◆ Problem statement ◆
Give the line with "cyan slope C11:C12" again, along with every line below it to the end of the records, word for word.

◆ Provided entries ◆
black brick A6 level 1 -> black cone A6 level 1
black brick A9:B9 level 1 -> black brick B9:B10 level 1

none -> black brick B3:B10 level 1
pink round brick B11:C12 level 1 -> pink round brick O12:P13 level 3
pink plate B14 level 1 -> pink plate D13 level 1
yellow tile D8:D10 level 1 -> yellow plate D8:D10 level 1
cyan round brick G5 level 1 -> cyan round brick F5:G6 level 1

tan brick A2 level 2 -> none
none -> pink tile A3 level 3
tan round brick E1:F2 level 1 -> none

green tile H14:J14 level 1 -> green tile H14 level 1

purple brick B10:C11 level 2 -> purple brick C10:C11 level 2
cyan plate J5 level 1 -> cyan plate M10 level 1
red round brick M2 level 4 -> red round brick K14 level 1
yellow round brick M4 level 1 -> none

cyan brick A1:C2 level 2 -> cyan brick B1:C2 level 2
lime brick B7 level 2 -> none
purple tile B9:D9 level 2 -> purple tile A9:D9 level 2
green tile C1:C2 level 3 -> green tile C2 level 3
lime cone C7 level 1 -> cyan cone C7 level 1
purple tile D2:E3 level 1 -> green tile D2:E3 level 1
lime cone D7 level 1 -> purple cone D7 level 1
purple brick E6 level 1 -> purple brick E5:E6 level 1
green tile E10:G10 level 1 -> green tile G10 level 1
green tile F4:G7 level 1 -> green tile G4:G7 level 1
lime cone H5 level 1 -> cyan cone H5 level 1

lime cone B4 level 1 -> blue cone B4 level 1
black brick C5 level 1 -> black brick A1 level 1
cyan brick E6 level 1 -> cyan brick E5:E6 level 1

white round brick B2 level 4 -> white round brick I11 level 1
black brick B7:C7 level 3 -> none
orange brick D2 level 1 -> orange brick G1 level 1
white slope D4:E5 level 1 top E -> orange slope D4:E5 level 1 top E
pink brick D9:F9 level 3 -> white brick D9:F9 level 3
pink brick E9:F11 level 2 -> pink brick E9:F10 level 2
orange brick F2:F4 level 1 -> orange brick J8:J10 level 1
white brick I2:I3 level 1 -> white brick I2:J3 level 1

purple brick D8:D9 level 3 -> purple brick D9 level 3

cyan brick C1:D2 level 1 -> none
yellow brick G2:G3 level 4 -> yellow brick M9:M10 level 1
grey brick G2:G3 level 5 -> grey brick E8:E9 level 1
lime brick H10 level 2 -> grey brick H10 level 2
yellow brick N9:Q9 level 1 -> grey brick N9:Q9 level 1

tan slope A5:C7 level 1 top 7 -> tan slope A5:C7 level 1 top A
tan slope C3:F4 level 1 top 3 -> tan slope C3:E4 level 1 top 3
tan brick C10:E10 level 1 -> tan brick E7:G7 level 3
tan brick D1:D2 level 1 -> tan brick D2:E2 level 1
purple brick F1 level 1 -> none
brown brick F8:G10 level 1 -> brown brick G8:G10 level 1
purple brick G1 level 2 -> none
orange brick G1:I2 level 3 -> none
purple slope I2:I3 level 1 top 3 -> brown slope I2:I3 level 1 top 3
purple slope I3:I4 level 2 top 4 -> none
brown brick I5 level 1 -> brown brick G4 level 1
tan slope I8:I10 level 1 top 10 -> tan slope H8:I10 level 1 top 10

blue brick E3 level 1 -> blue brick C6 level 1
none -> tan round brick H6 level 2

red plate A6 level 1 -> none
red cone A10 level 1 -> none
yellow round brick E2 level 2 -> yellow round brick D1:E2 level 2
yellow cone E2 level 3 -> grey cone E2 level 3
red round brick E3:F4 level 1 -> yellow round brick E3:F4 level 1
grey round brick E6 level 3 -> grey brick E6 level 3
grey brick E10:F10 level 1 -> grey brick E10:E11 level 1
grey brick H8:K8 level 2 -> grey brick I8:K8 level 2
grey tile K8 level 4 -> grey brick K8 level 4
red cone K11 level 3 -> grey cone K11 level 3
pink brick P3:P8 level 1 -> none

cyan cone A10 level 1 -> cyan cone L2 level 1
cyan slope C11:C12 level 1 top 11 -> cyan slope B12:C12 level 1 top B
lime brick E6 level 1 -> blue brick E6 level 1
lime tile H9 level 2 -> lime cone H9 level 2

◆ Result of the exercise ◆
cyan slope C11:C12 level 1 top 11 -> cyan slope B12:C12 level 1 top B
lime brick E6 level 1 -> blue brick E6 level 1
lime tile H9 level 2 -> lime cone H9 level 2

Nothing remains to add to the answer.